▸ INPUT

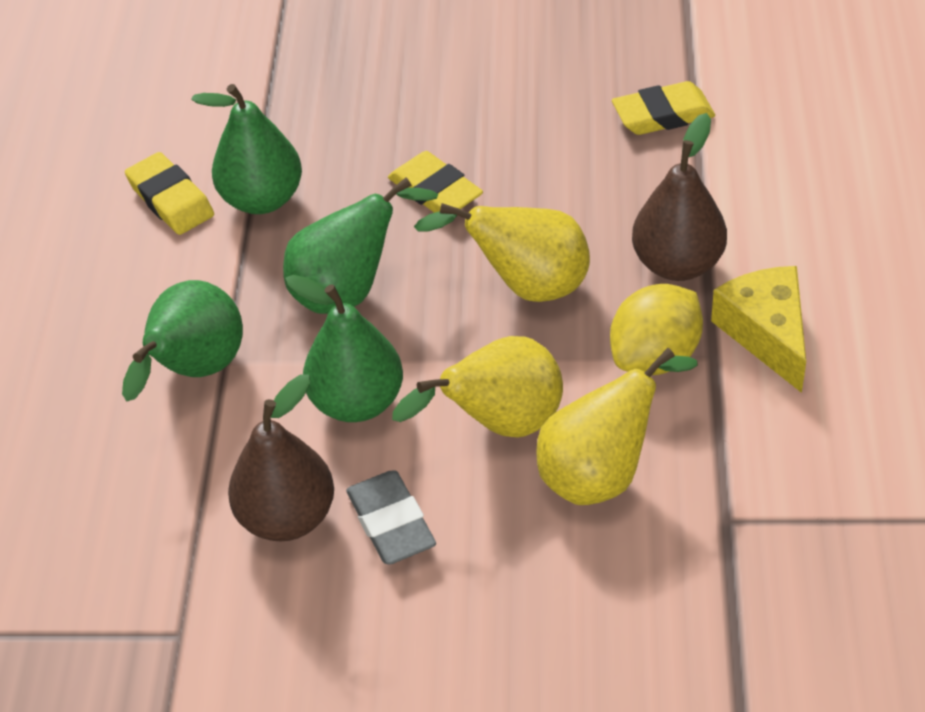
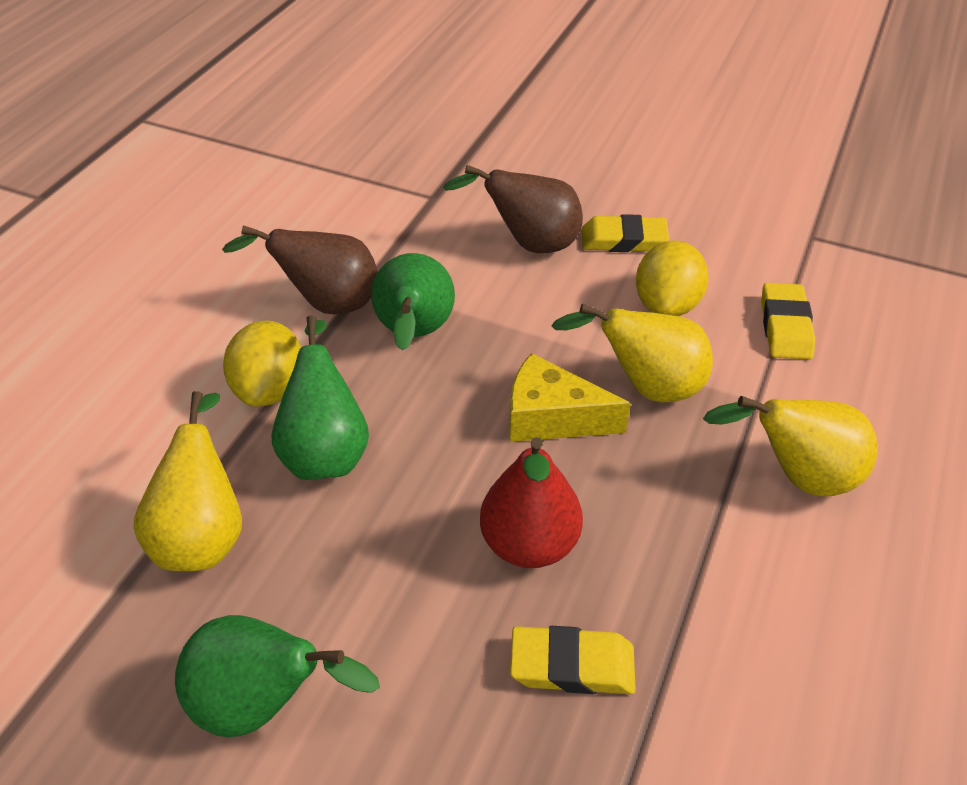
green pear: 4 -> 3
grey eraser: 1 -> 0
red pear: 0 -> 1
yellow lemon: 1 -> 2

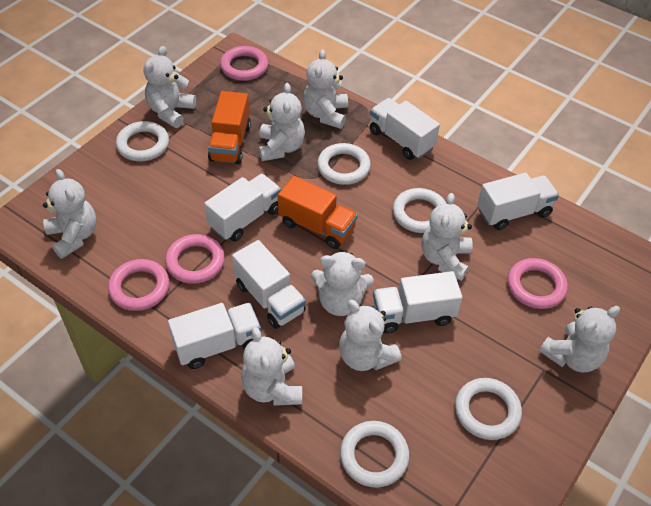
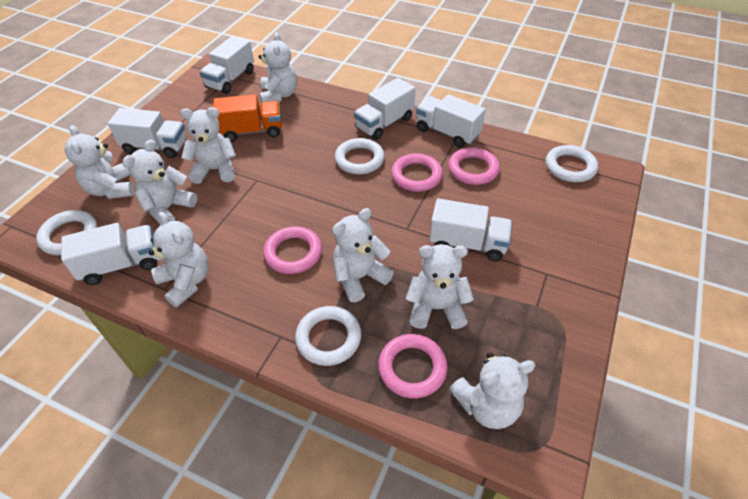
orange truck: 2 -> 1
white ring: 5 -> 4
white teddy bear: 9 -> 8

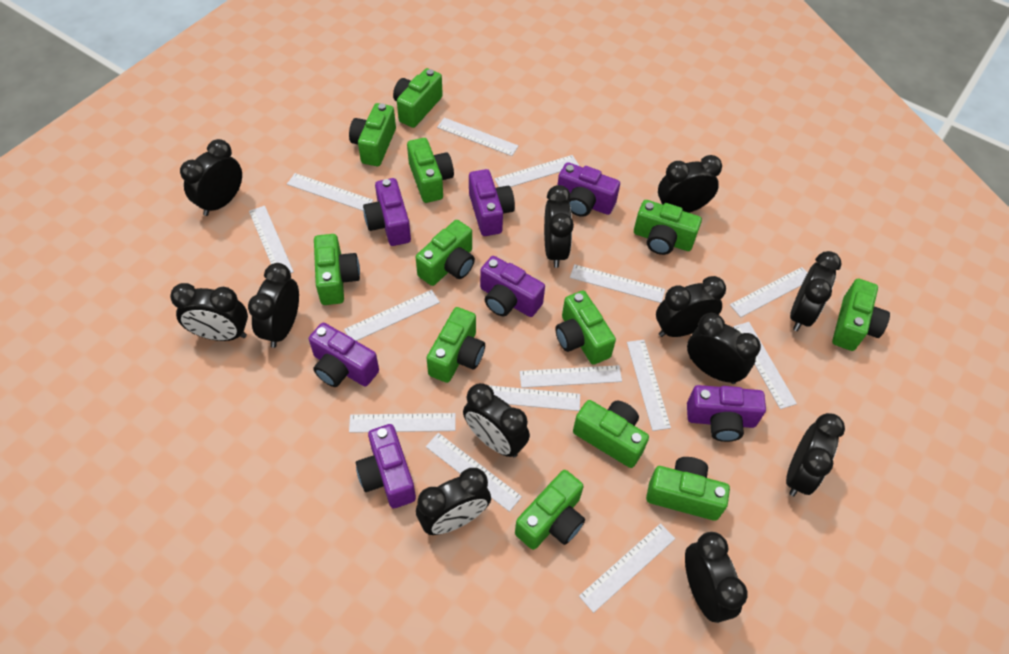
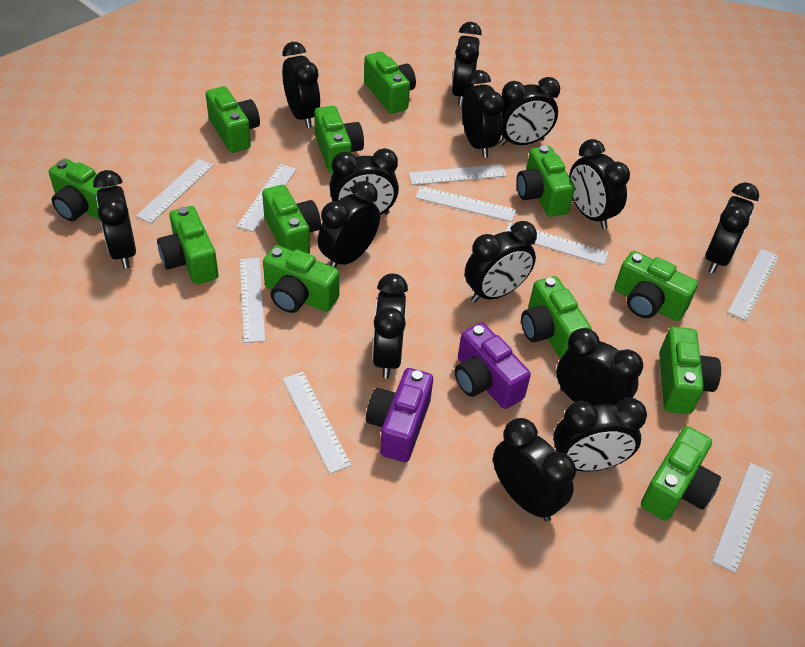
black clock: 12 -> 14
purple camera: 7 -> 2
white ruler: 14 -> 9

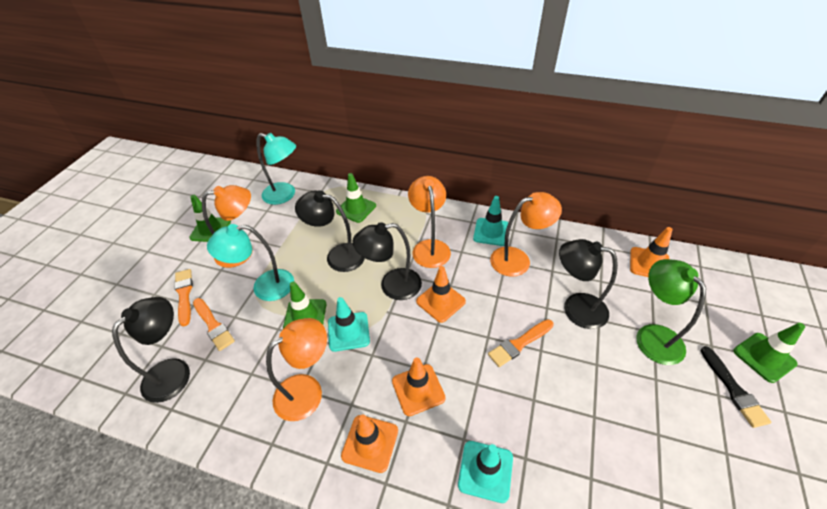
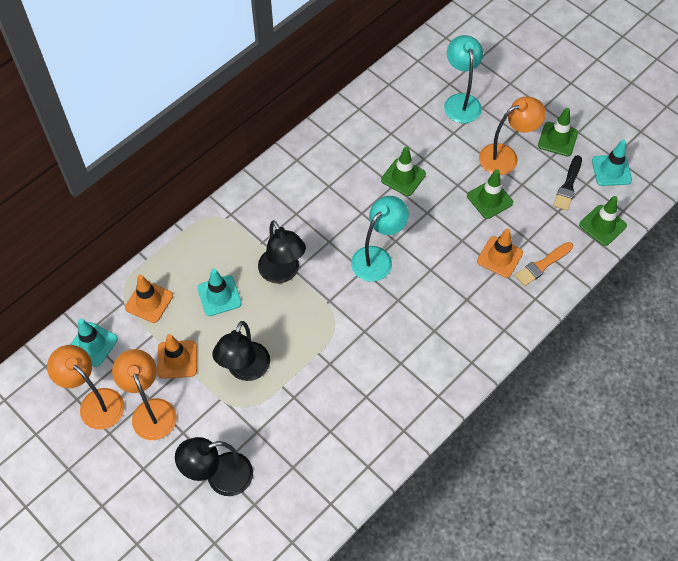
black lamp: 4 -> 3
green lamp: 1 -> 0
orange brush: 3 -> 1
orange lamp: 4 -> 3
orange traffic cone: 4 -> 3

▸ WHAT TO PRODUCE
Would you return the records exactly, keeping out every picture?

▸ RESPONSE
green pear: 4 -> 3
grey eraser: 1 -> 0
red pear: 0 -> 1
yellow lemon: 1 -> 2

orange truck: 2 -> 1
white ring: 5 -> 4
white teddy bear: 9 -> 8

black clock: 12 -> 14
purple camera: 7 -> 2
white ruler: 14 -> 9

black lamp: 4 -> 3
green lamp: 1 -> 0
orange brush: 3 -> 1
orange lamp: 4 -> 3
orange traffic cone: 4 -> 3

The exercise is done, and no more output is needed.